§ TASK ITEM:
Exact reproduction of the data is required, with images excluded.

§ STUDY MATERIAL:
^^^^^^^^

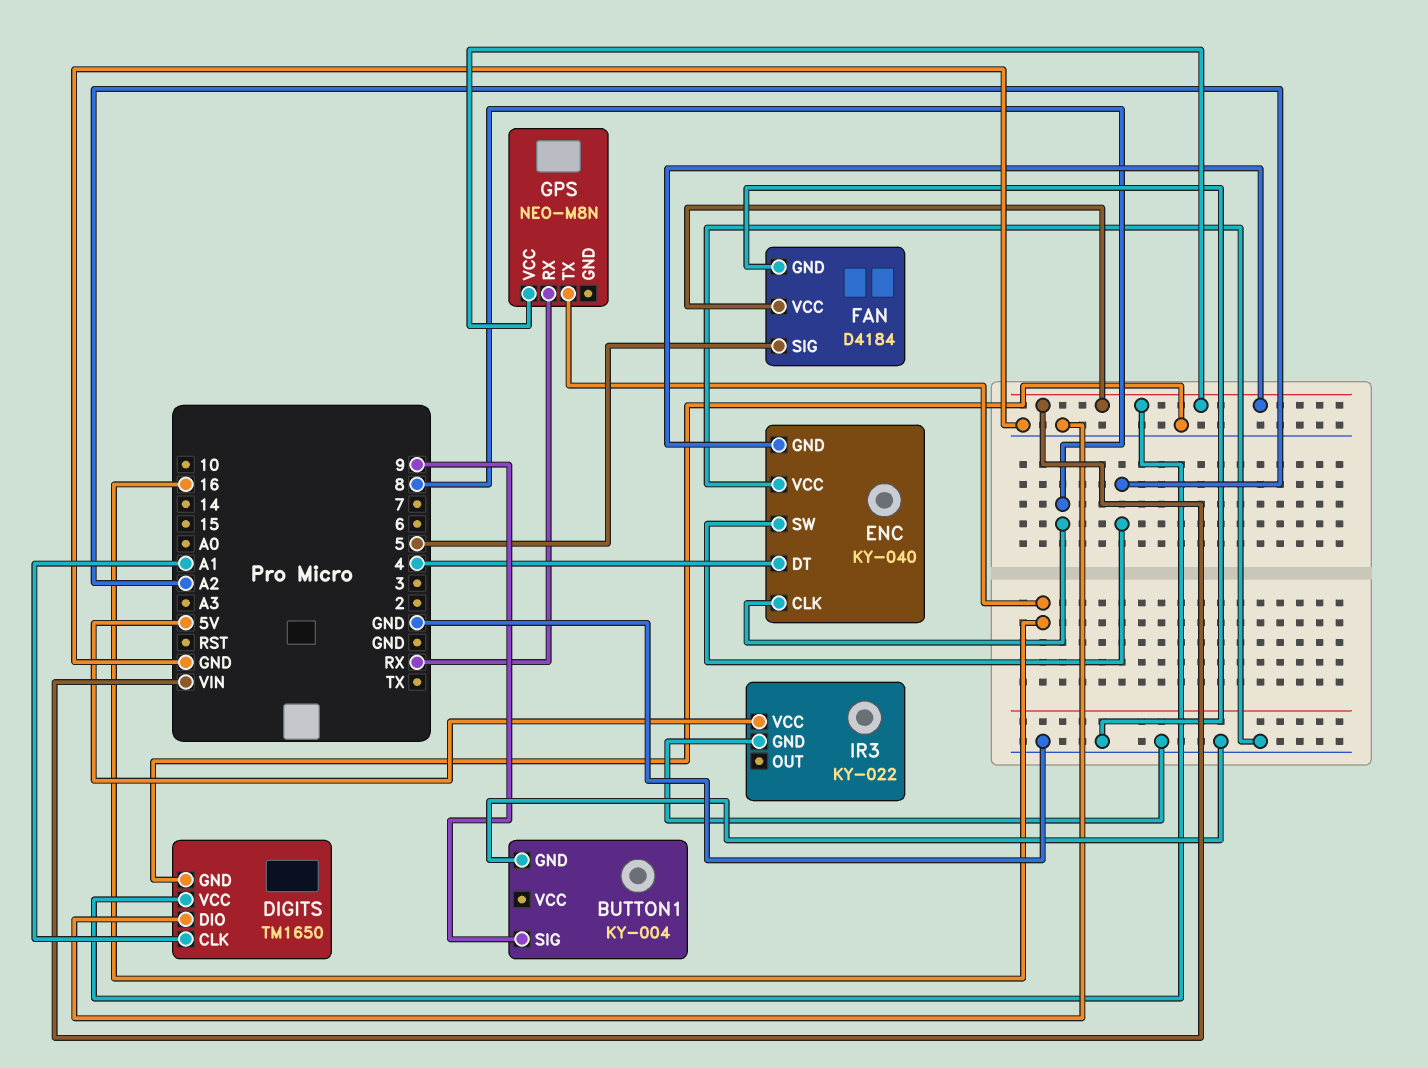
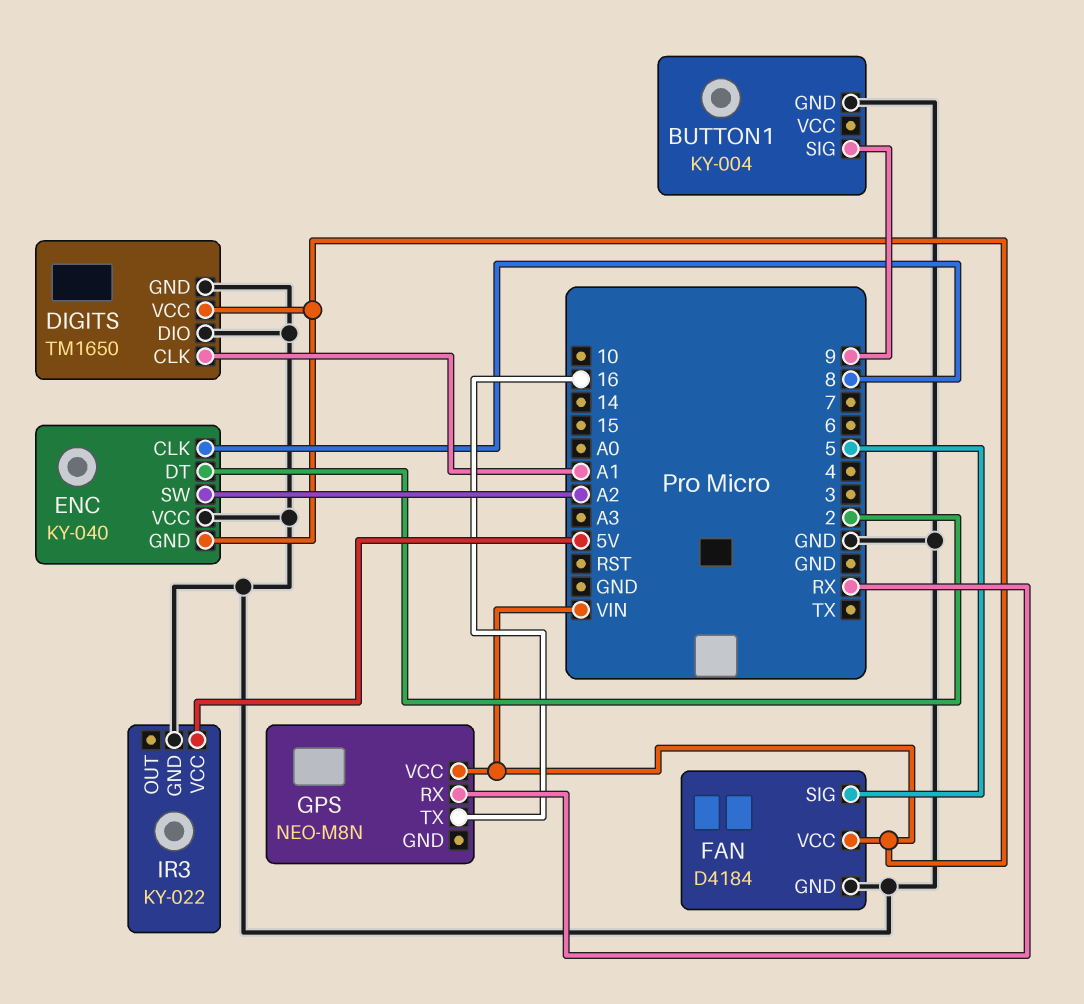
ENC pin DT: 4 -> 2

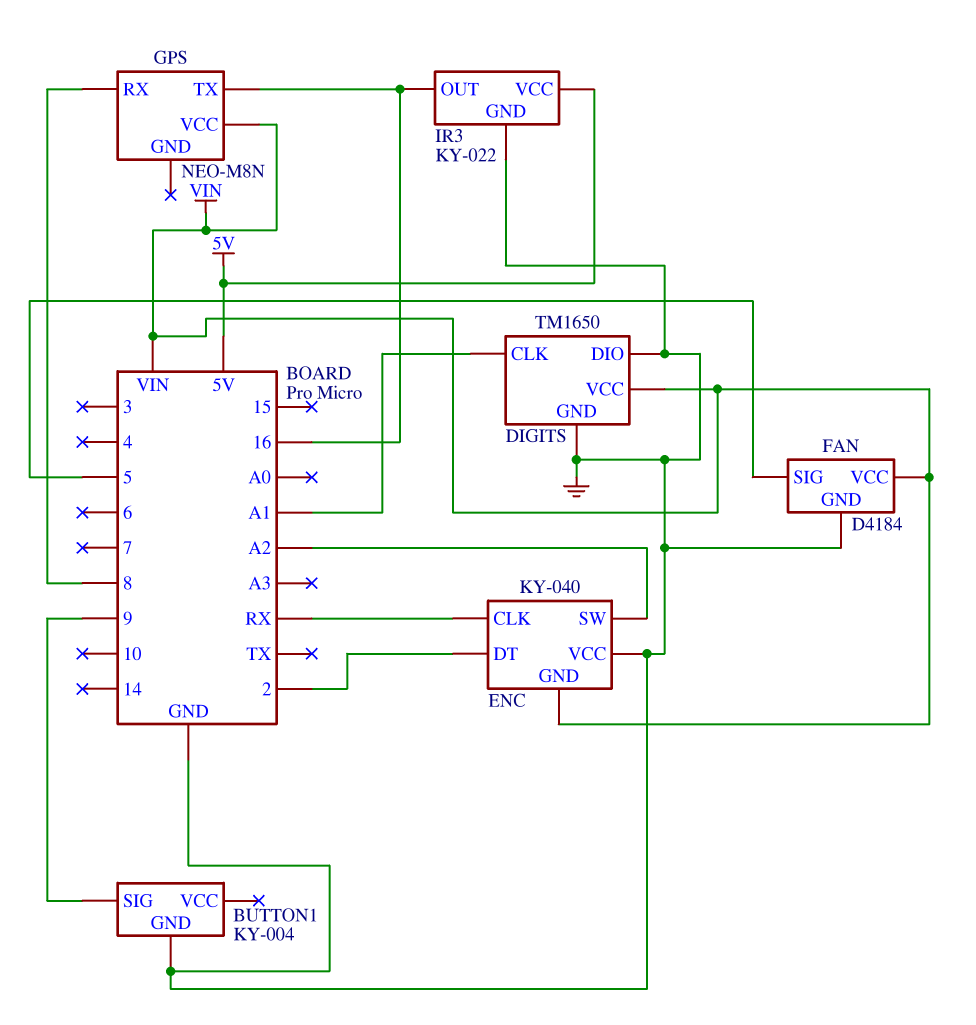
ENC pin CLK: 8 -> RX
GPS pin RX: RX -> 8
IR3 pin OUT: none -> 16

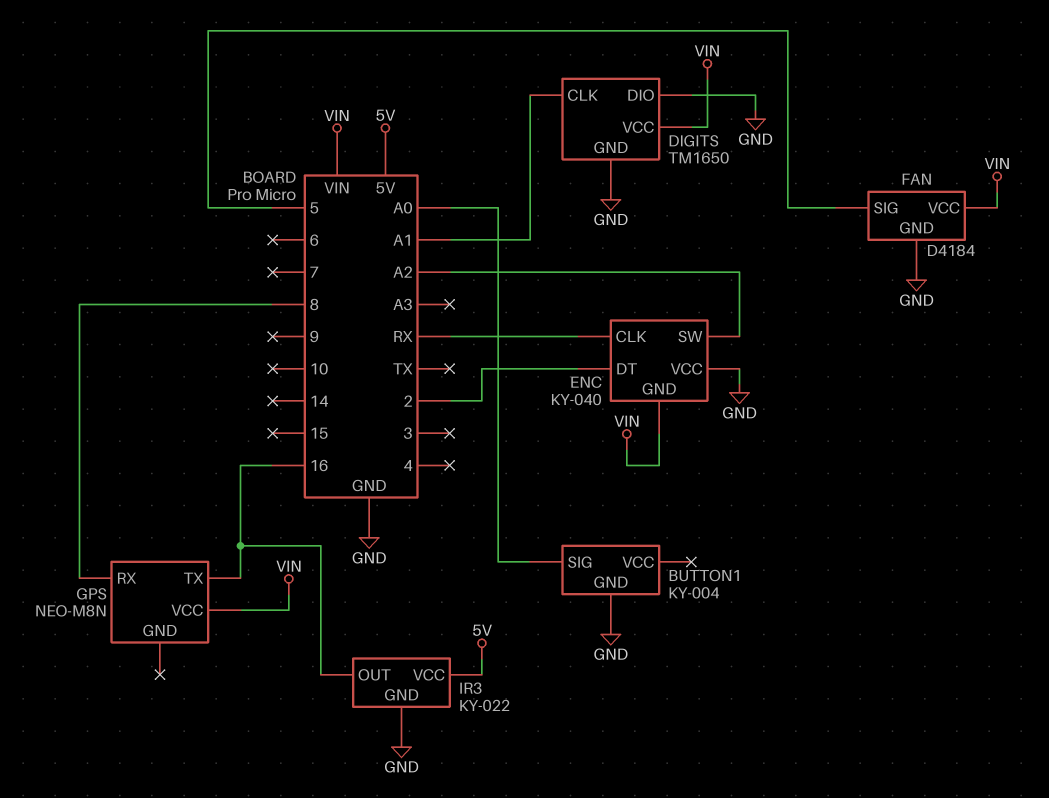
BUTTON1 pin SIG: 9 -> A0

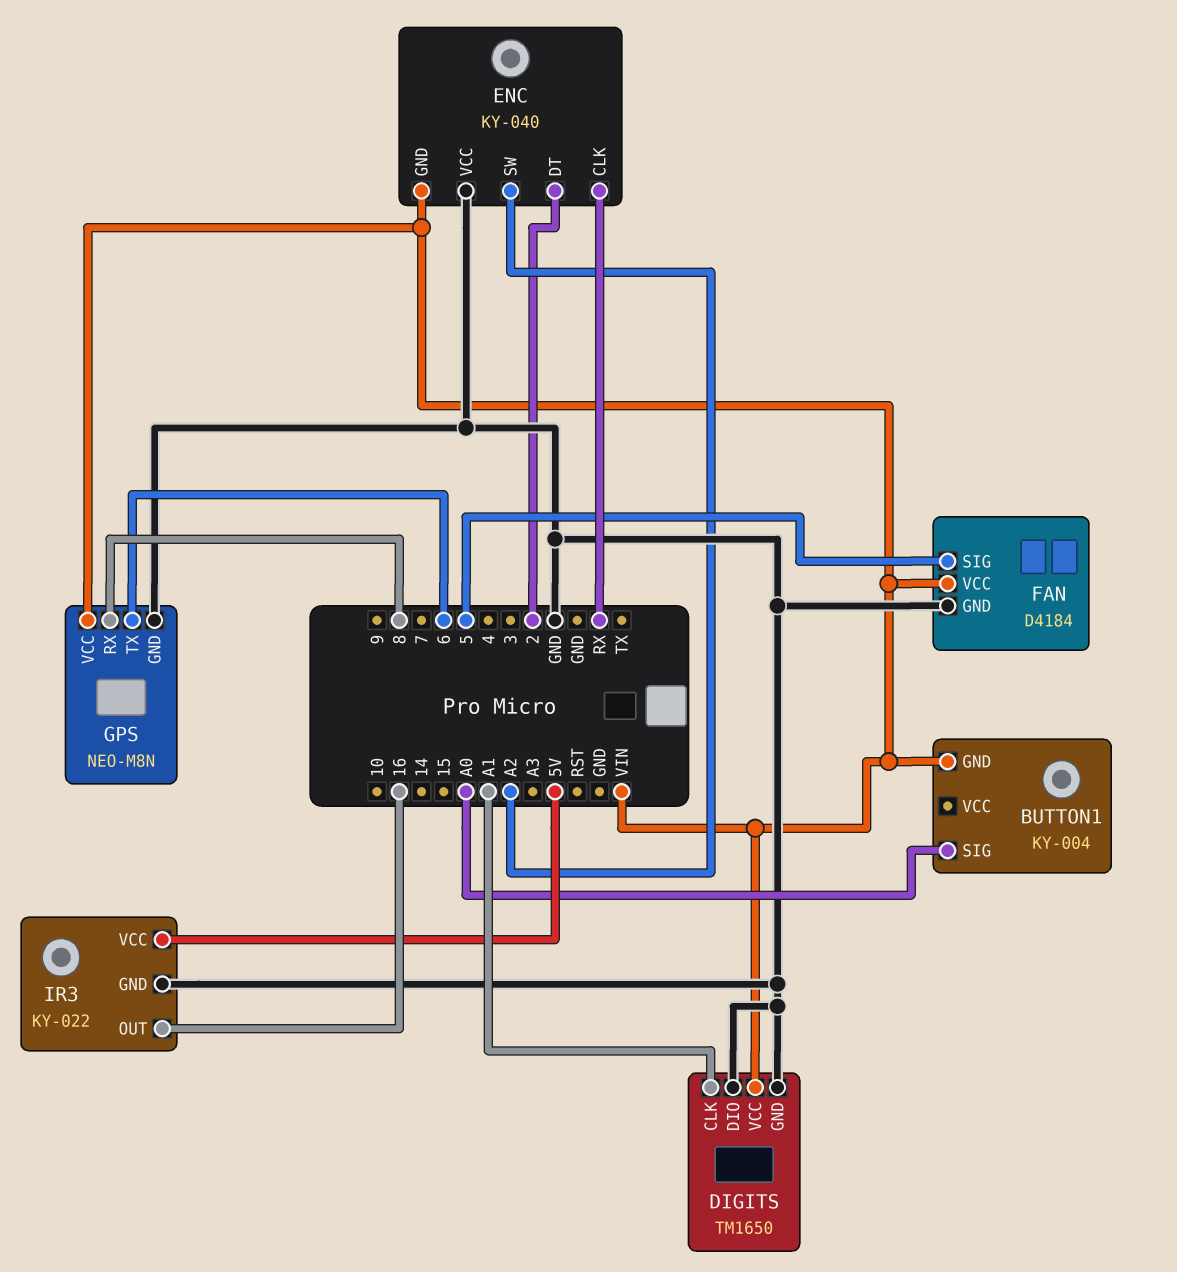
BUTTON1 pin GND: GND -> VIN
GPS pin GND: none -> GND
GPS pin TX: 16 -> 6

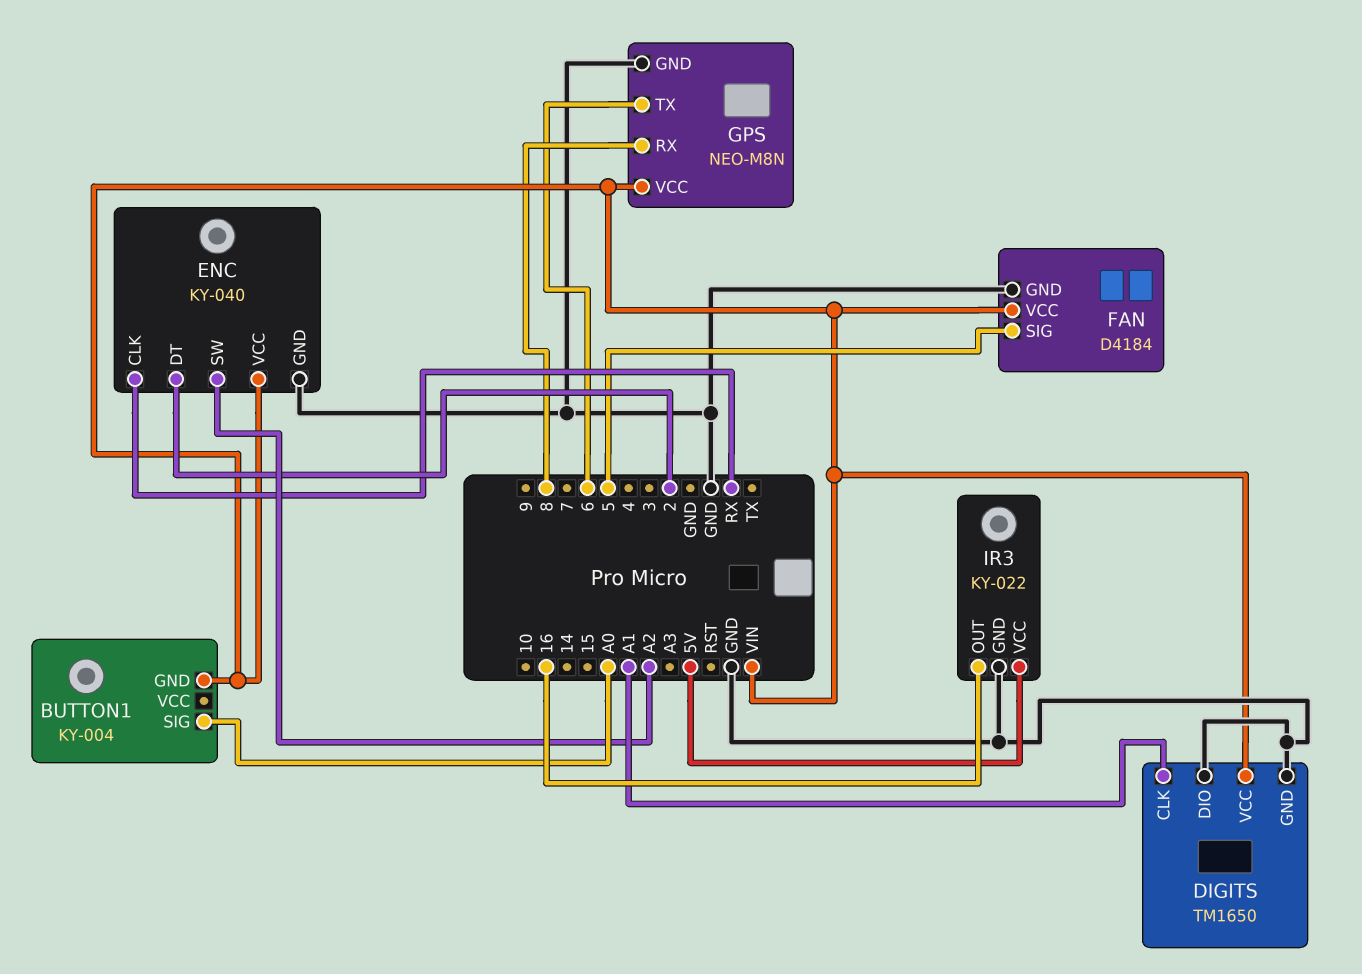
ENC pin GND: VIN -> GND
ENC pin VCC: GND -> VIN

^^^^^^^^

§ FINISHED EXERCISE:
ENC pin DT: 4 -> 2

ENC pin CLK: 8 -> RX
GPS pin RX: RX -> 8
IR3 pin OUT: none -> 16

BUTTON1 pin SIG: 9 -> A0

BUTTON1 pin GND: GND -> VIN
GPS pin GND: none -> GND
GPS pin TX: 16 -> 6

ENC pin GND: VIN -> GND
ENC pin VCC: GND -> VIN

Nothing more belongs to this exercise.